- [What needs to be done]
The lines to reproduce from the material below are those from the one containing "LUX: TSL2561 -> VEML7700" through the one containing "PIR1 pin OUT: D14 -> D5", both included; write them out exactly and add nothing.

- [Data under study]
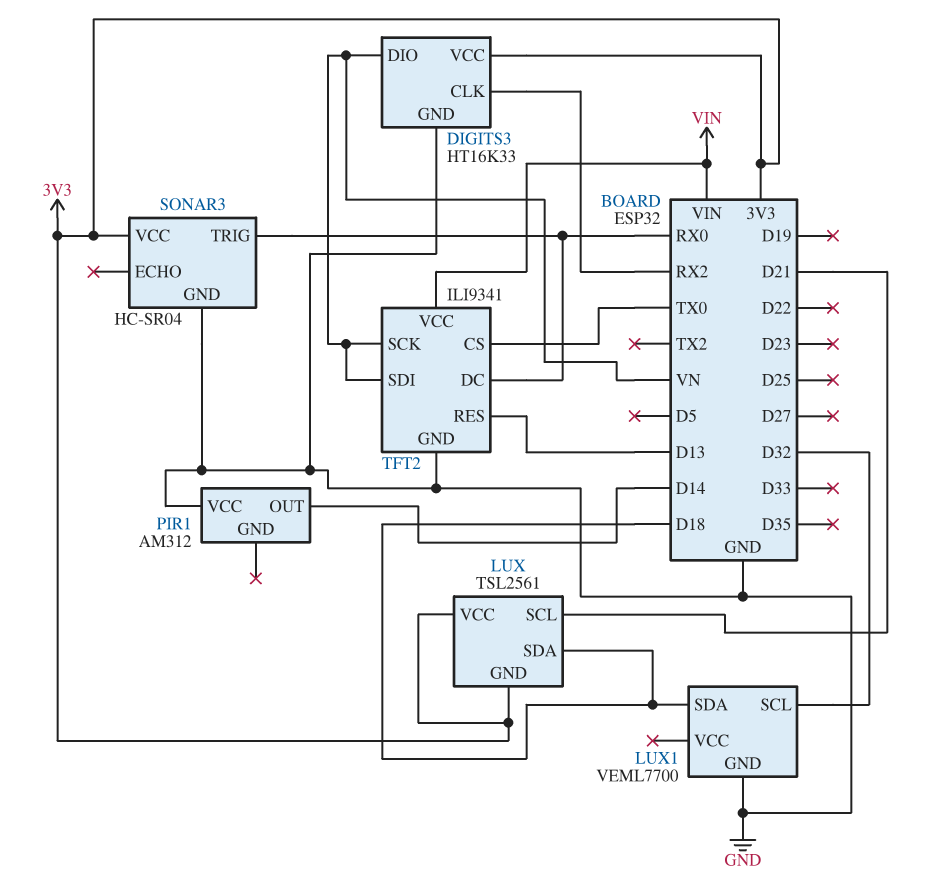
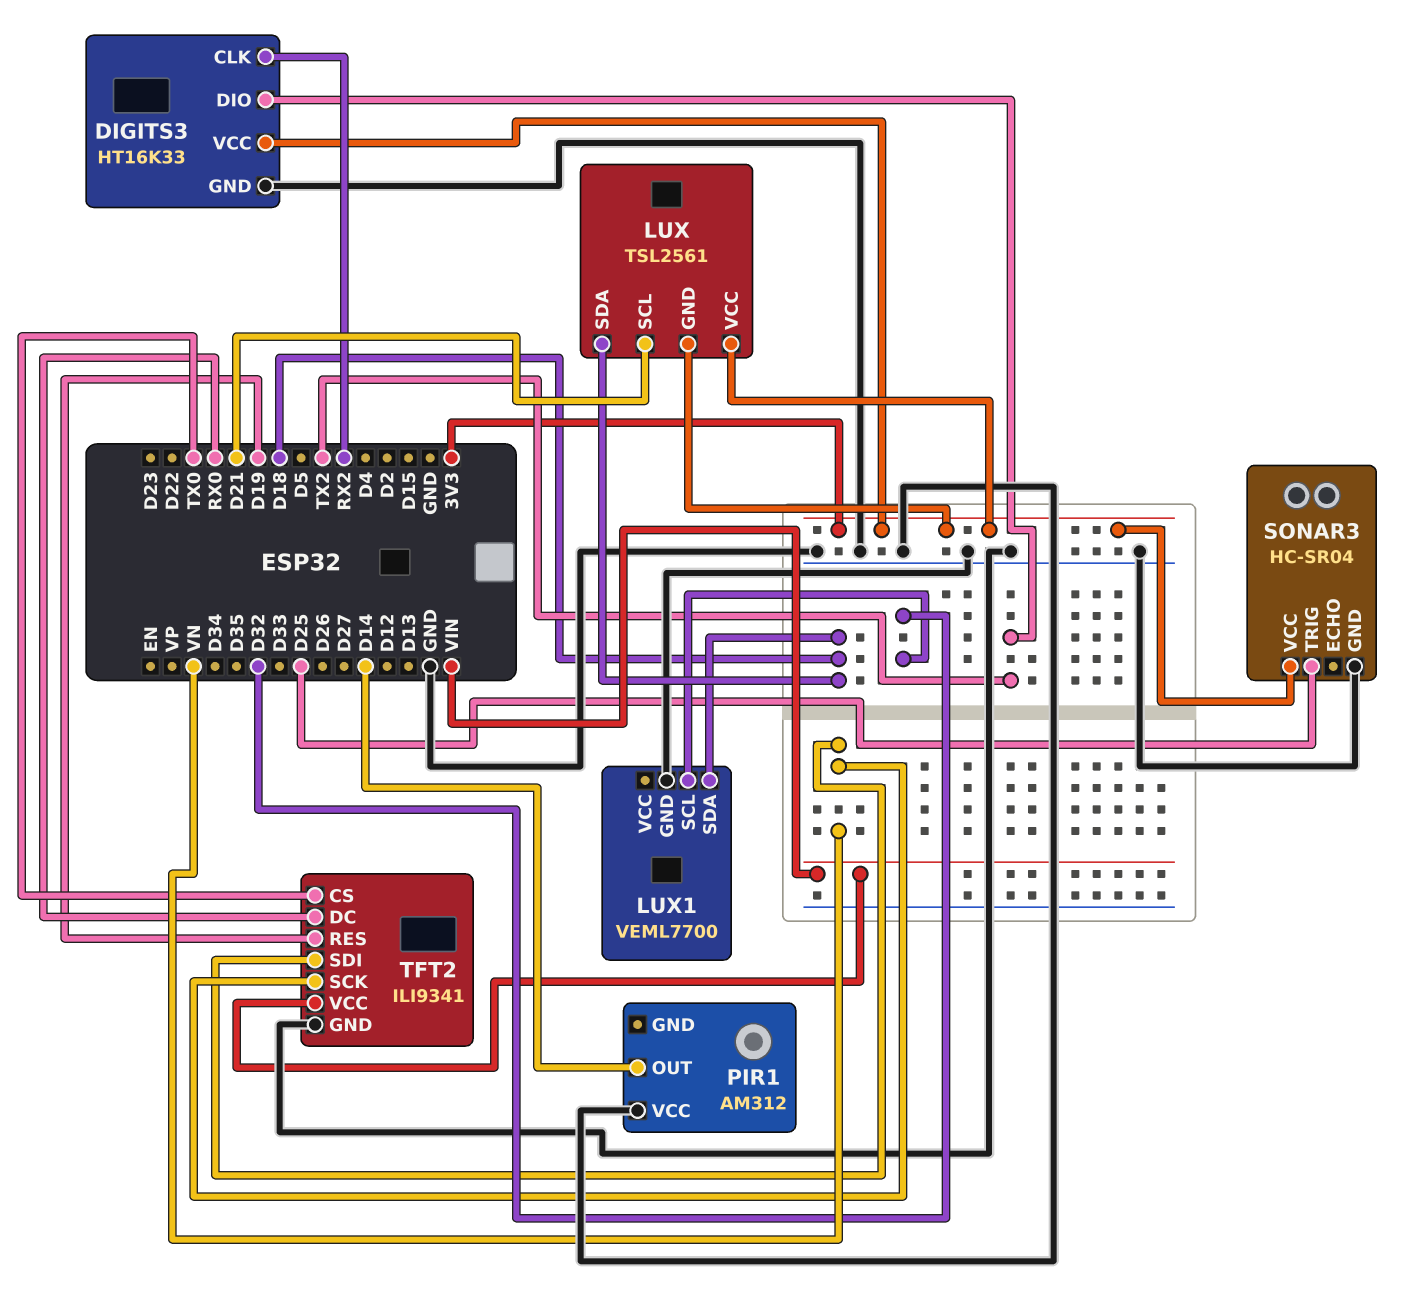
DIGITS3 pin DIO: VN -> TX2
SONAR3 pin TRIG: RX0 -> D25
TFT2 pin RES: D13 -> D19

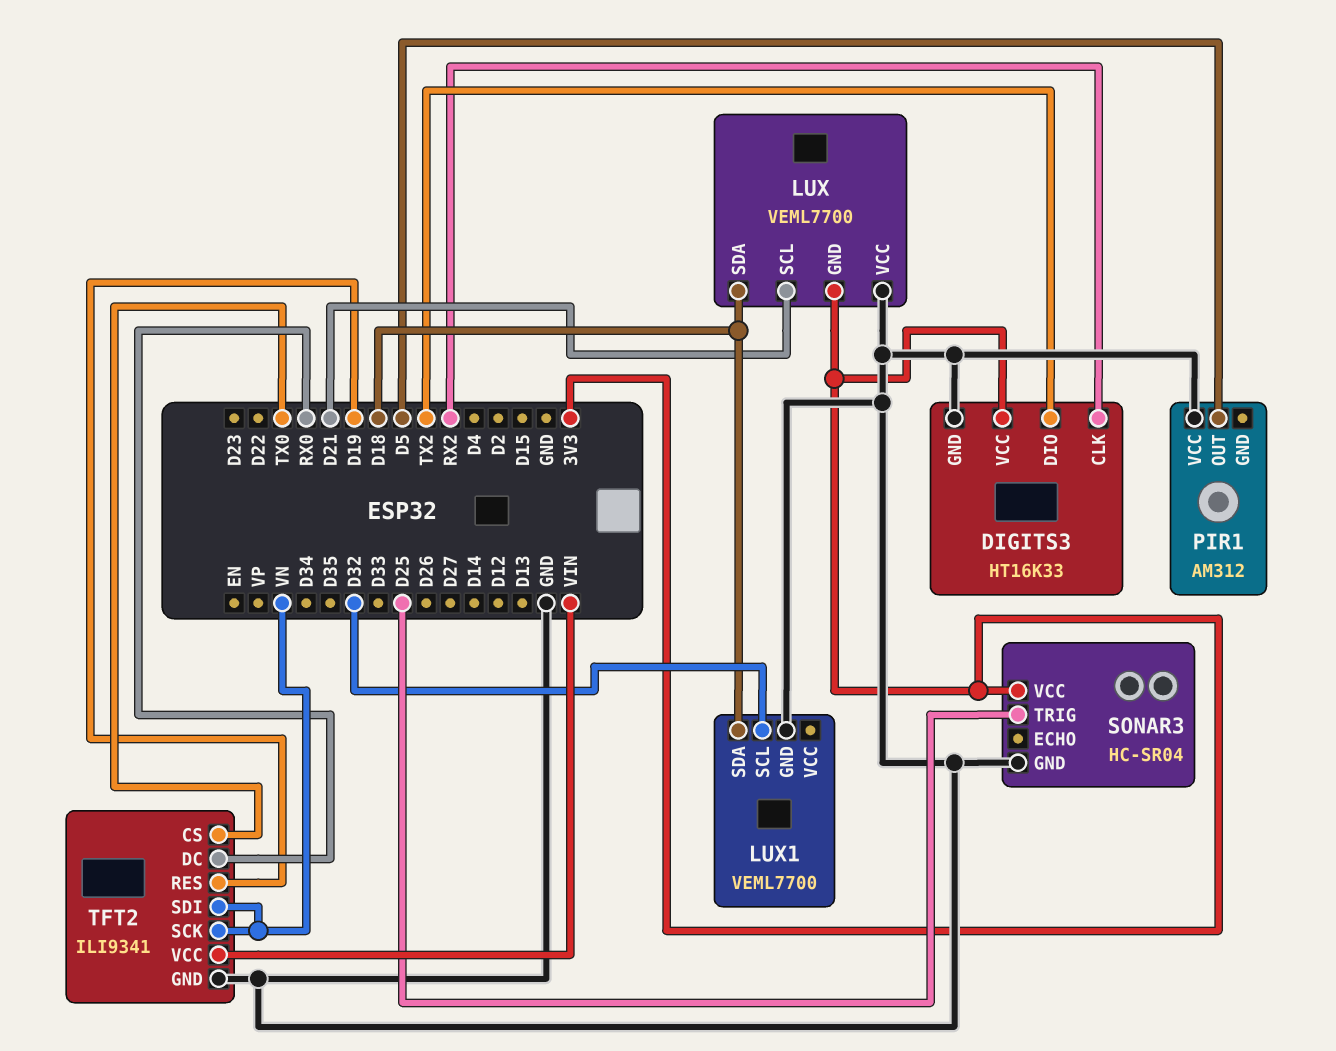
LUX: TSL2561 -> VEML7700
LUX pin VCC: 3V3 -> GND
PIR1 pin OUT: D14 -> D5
...
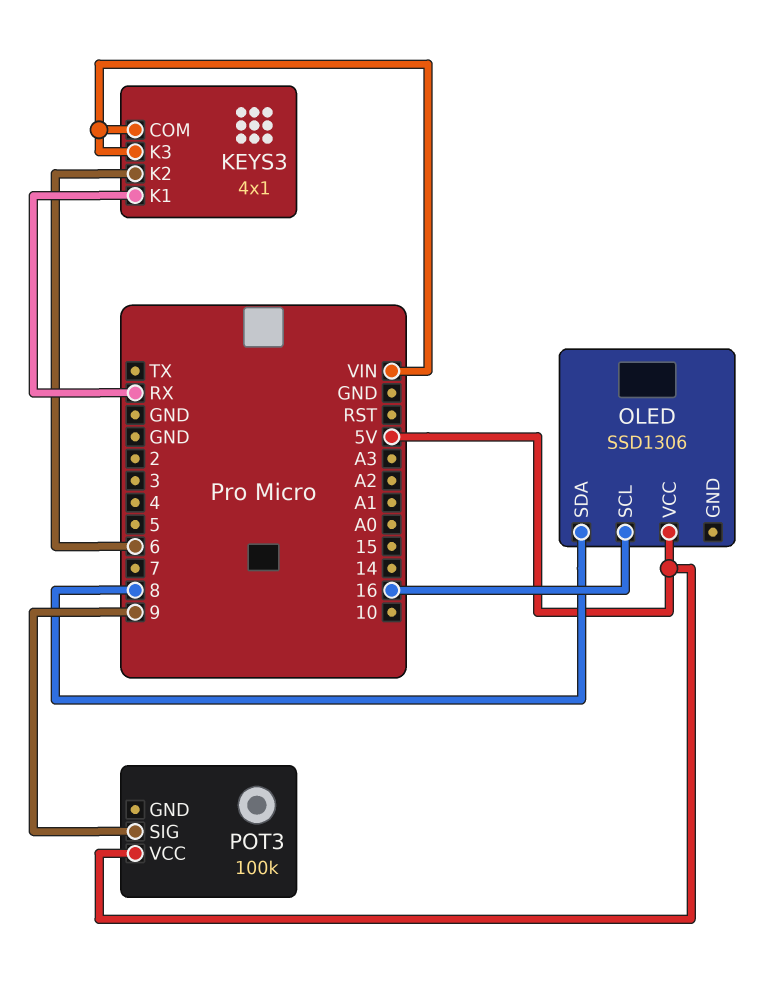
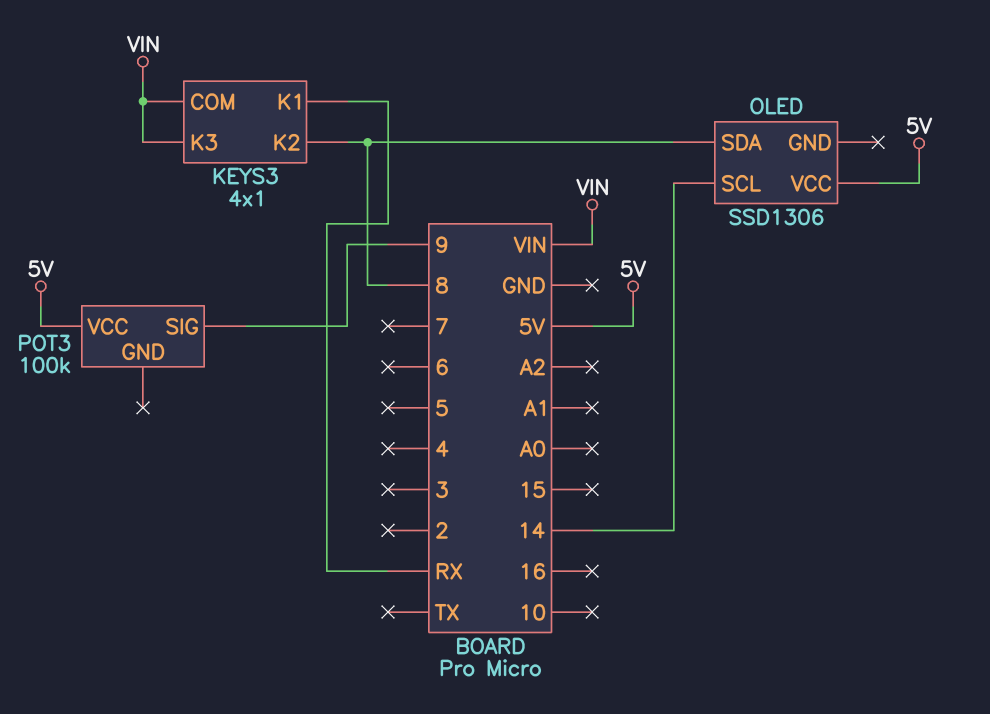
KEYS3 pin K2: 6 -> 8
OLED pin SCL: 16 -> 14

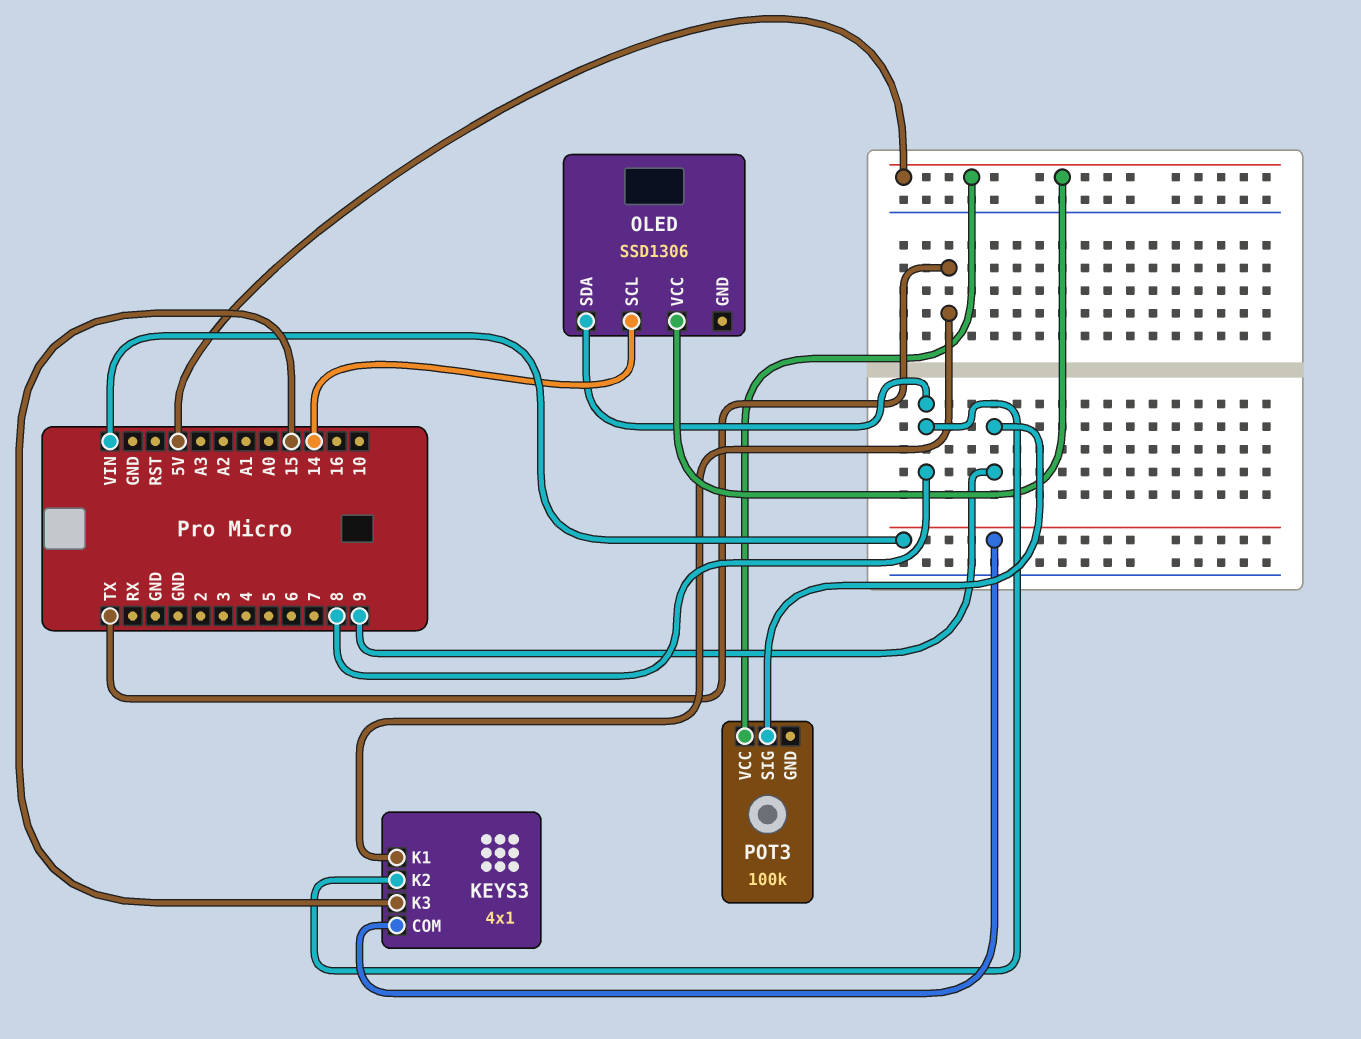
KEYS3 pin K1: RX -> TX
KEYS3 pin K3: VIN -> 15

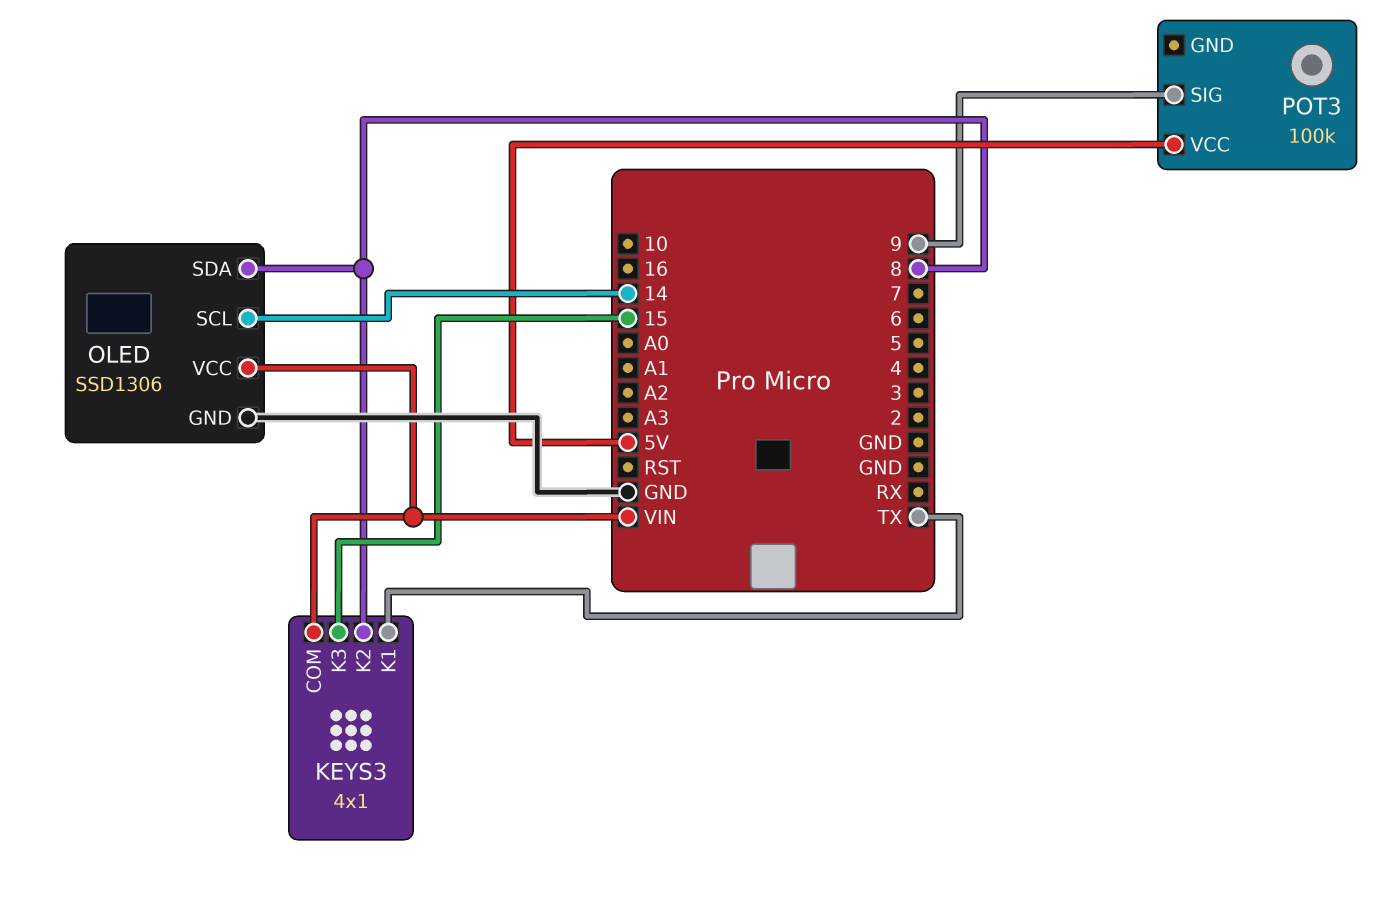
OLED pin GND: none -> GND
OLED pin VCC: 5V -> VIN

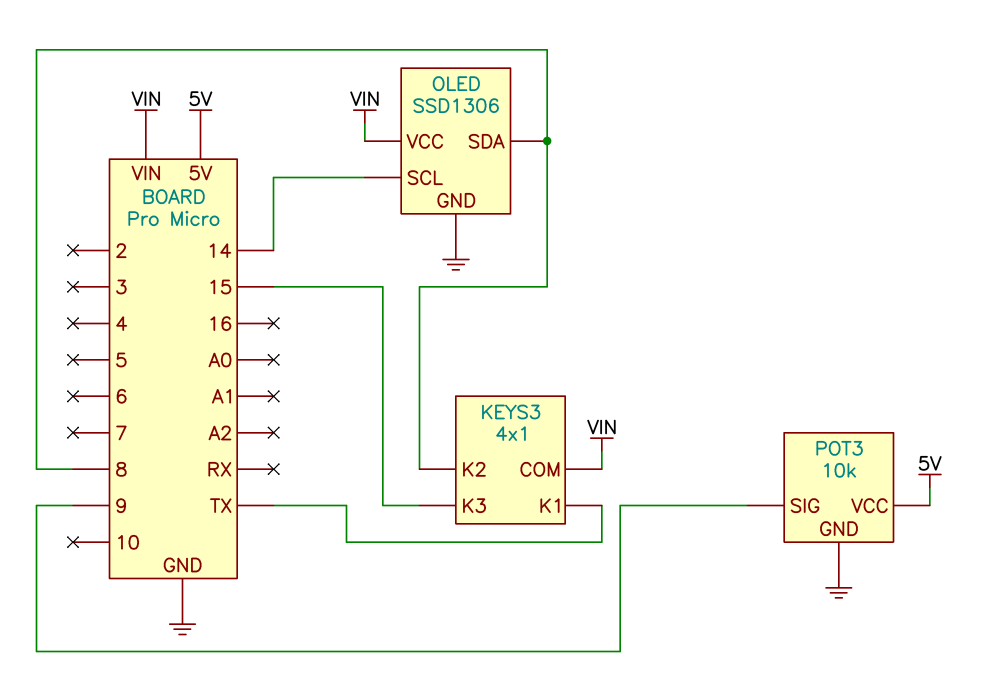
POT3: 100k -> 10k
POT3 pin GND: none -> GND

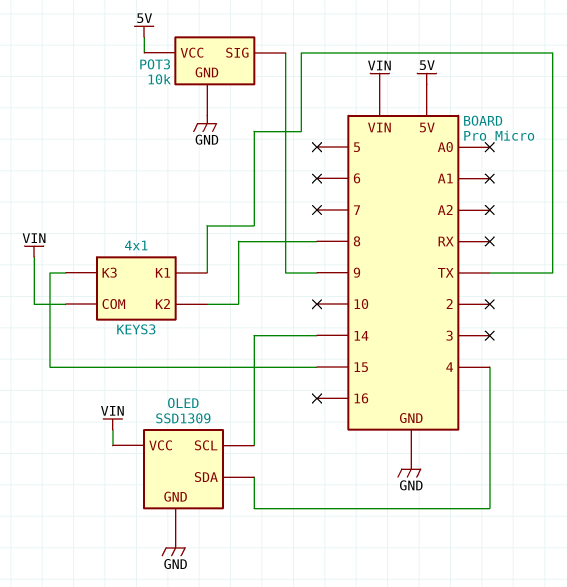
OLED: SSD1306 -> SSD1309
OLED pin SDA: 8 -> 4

- [Output for this task]
LUX: TSL2561 -> VEML7700
LUX pin VCC: 3V3 -> GND
PIR1 pin OUT: D14 -> D5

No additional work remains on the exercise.